* Exercise instructions:
Exactly the lines from the line with "D3: diode (A N5, K GND) -> none" through the final line of the records below, both ends included, are to be set down. Do not include pictures.

* Given records:

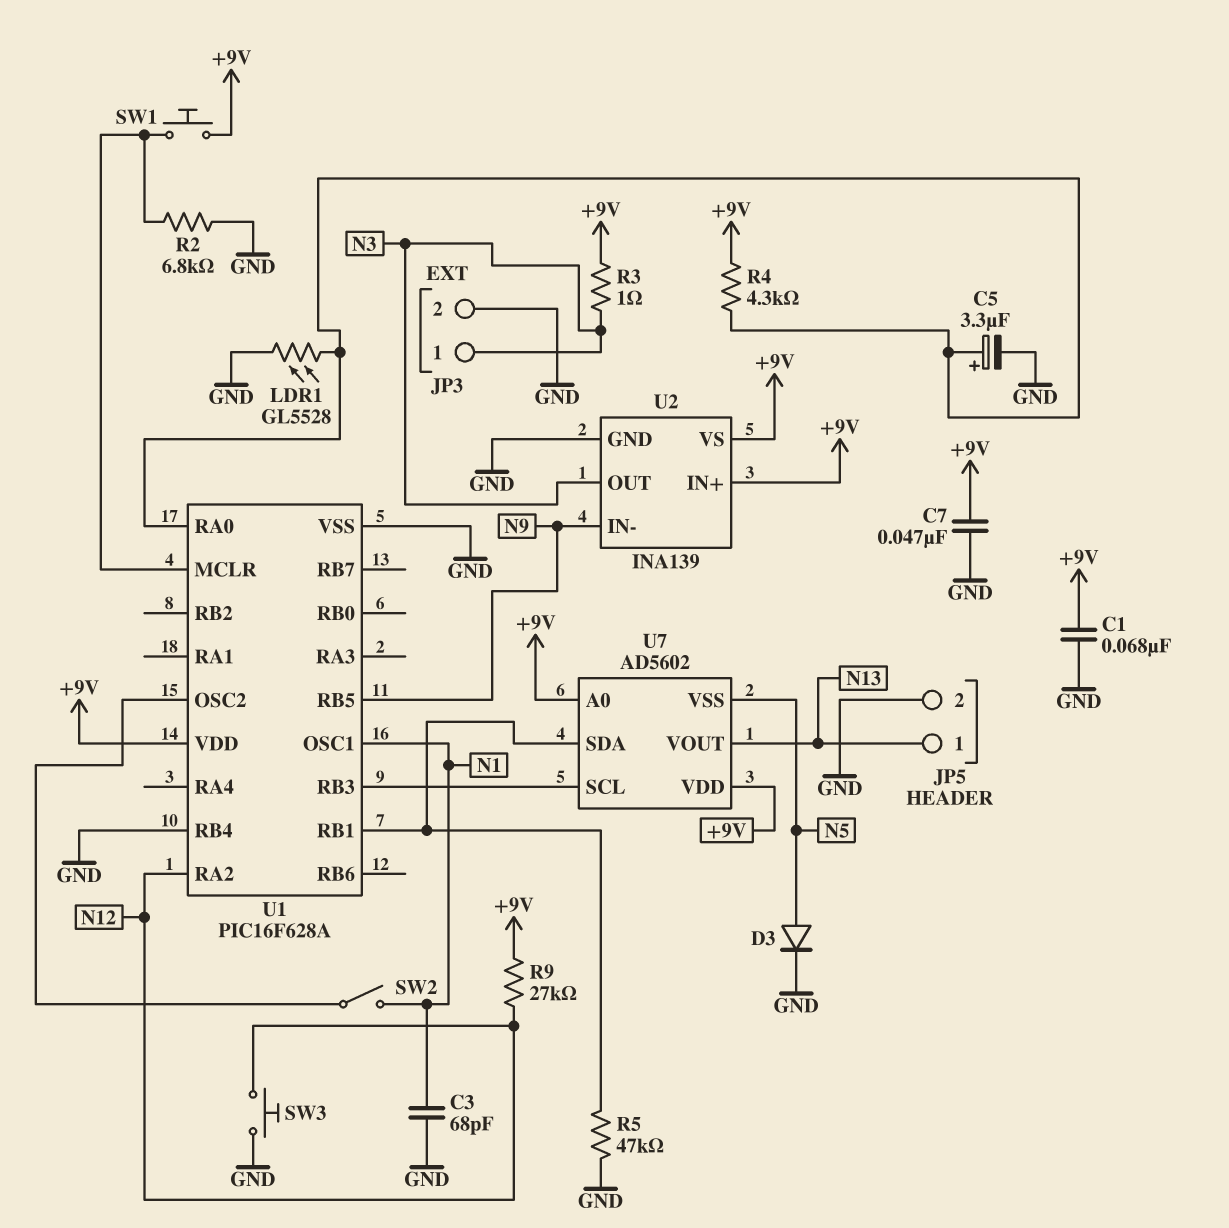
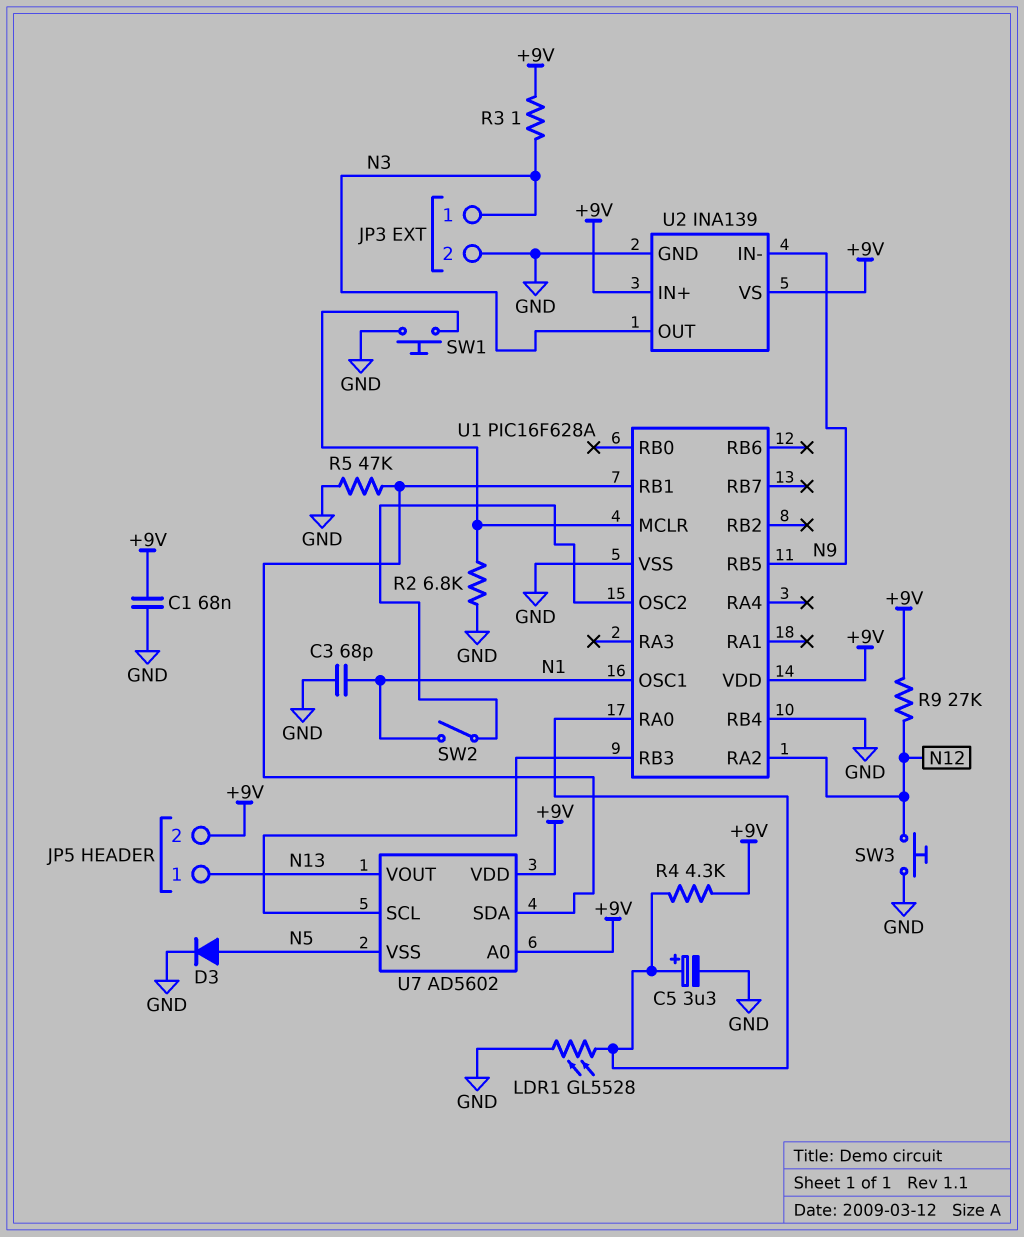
C7: 47nF (+9V, GND) -> none
JP5 pin 2: GND -> +9V
SW1: button (+9V, U1/MCLR) -> button (GND, U1/MCLR)

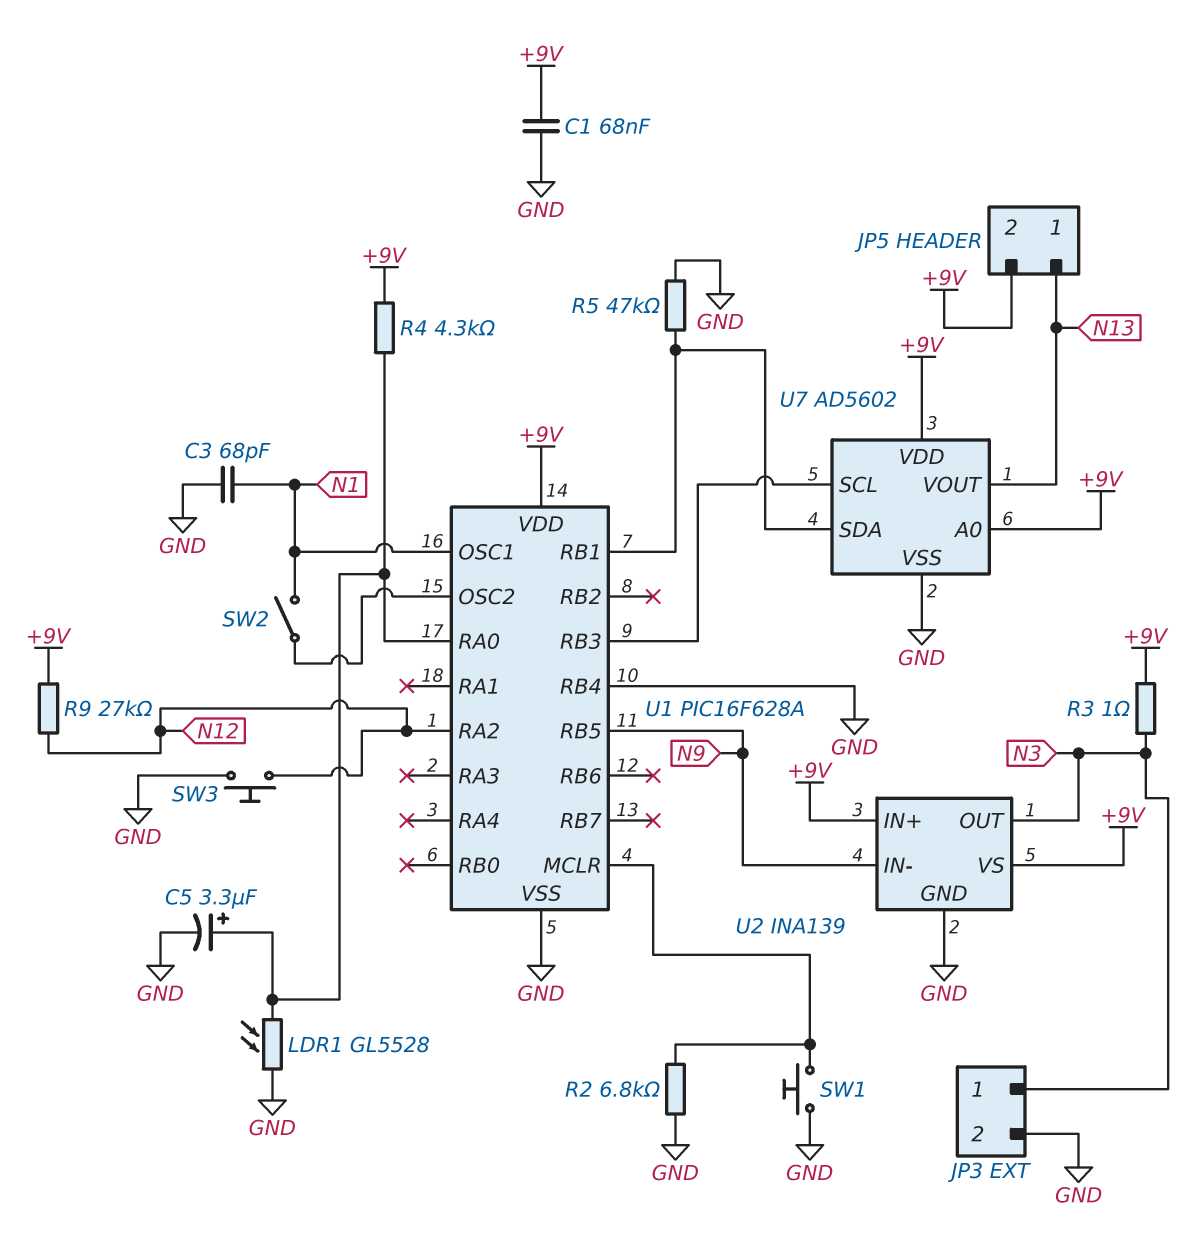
D3: diode (A N5, K GND) -> none
U7 pin VSS: N5 -> GND

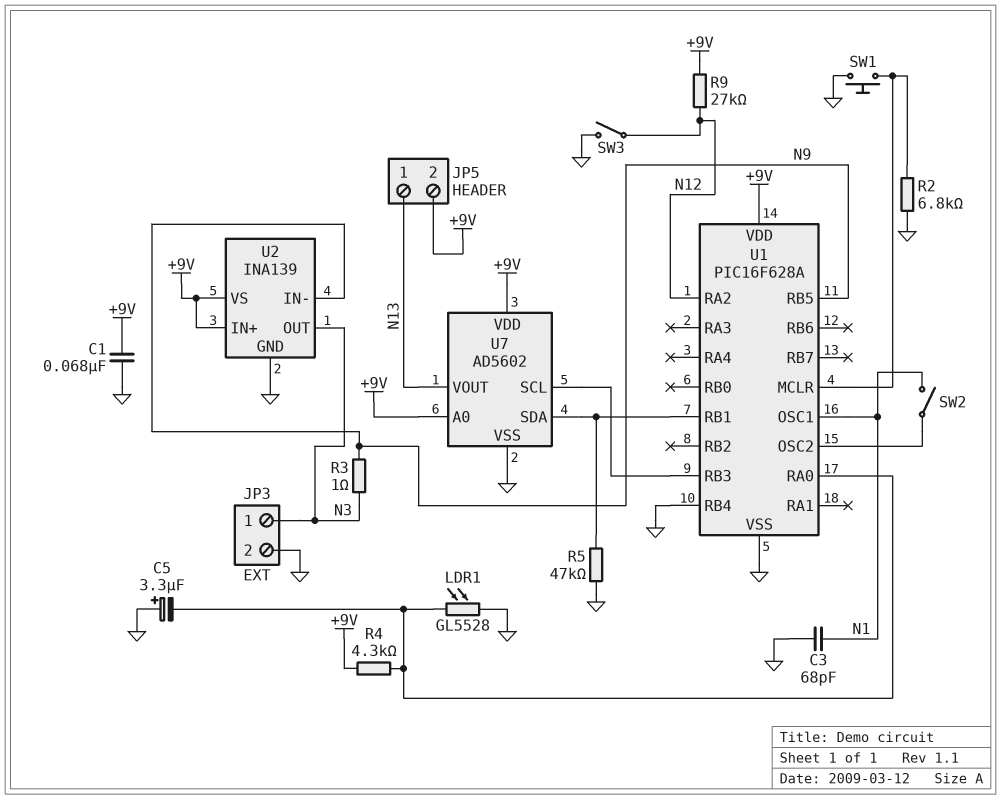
C5: 3.3uF (plus U1/RA0, minus GND) -> 3.3uF (plus GND, minus U1/RA0)
R3: 1 (+9V, N3) -> 1 (N3, N9)
SW3: button (GND, N12) -> switch (GND, N12)

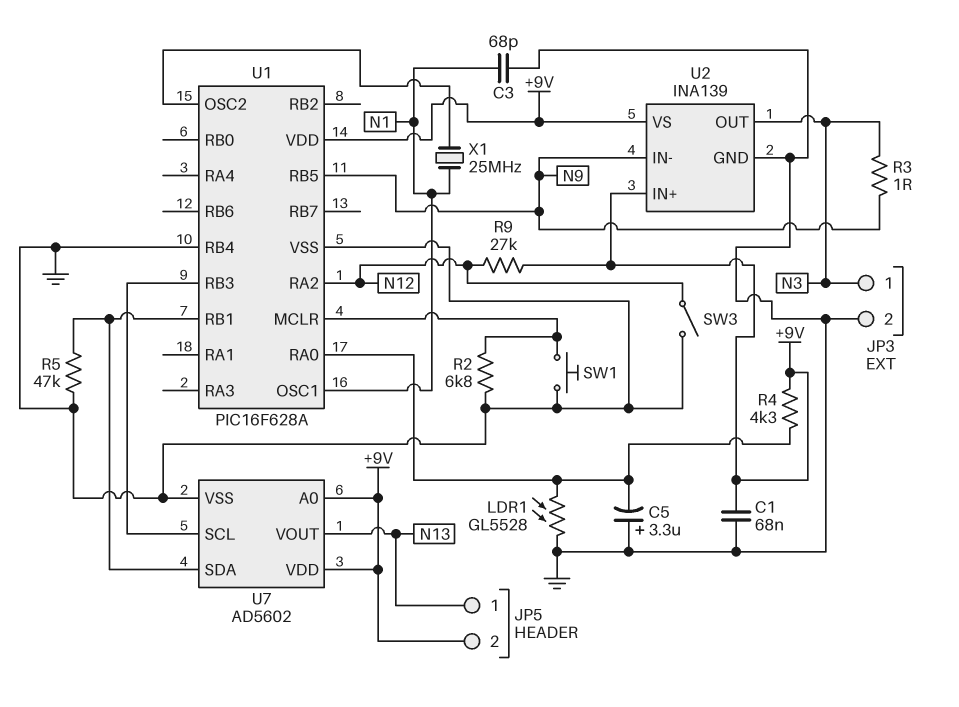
SW2: switch (N1, U1/OSC2) -> none
X1: none -> 25MHz (N1, U1/OSC2)

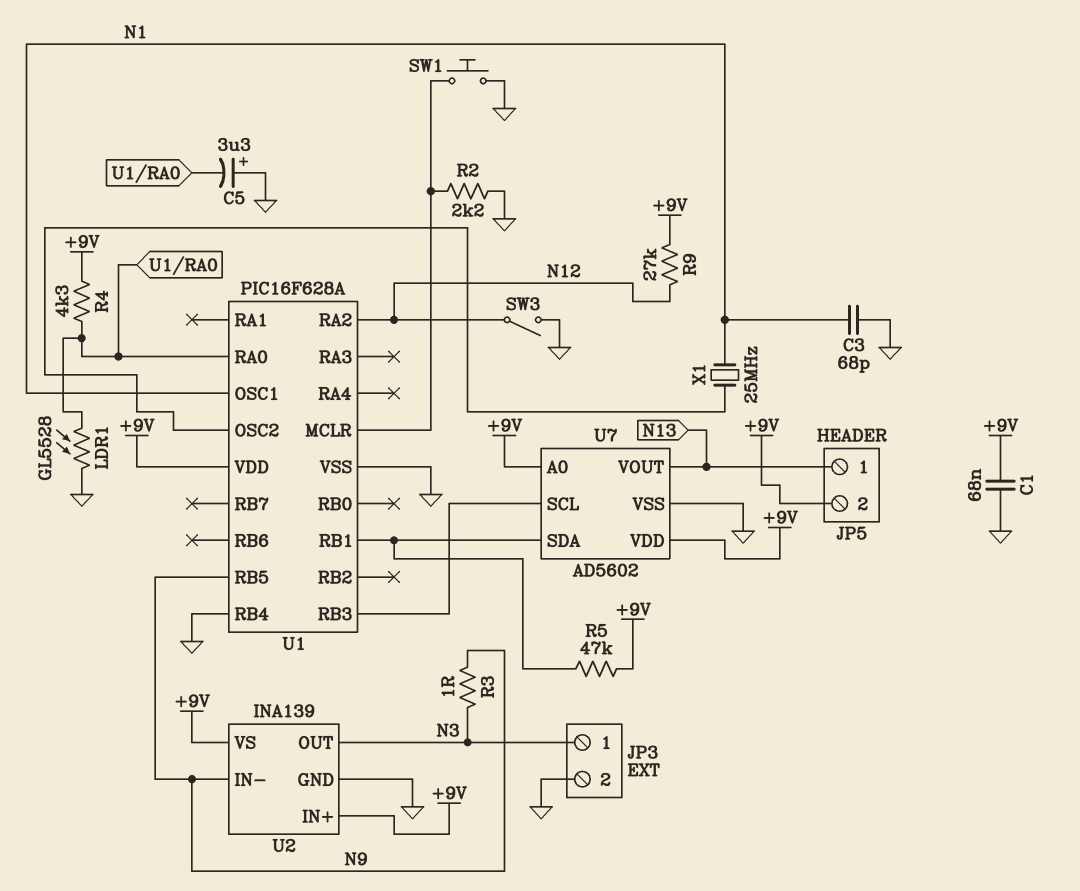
R2: 6.8k (GND, U1/MCLR) -> 2.2k (GND, U1/MCLR)
R5: 47k (GND, U1/RB1) -> 47k (+9V, U1/RB1)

* Response to the task:
D3: diode (A N5, K GND) -> none
U7 pin VSS: N5 -> GND

C5: 3.3uF (plus U1/RA0, minus GND) -> 3.3uF (plus GND, minus U1/RA0)
R3: 1 (+9V, N3) -> 1 (N3, N9)
SW3: button (GND, N12) -> switch (GND, N12)

SW2: switch (N1, U1/OSC2) -> none
X1: none -> 25MHz (N1, U1/OSC2)

R2: 6.8k (GND, U1/MCLR) -> 2.2k (GND, U1/MCLR)
R5: 47k (GND, U1/RB1) -> 47k (+9V, U1/RB1)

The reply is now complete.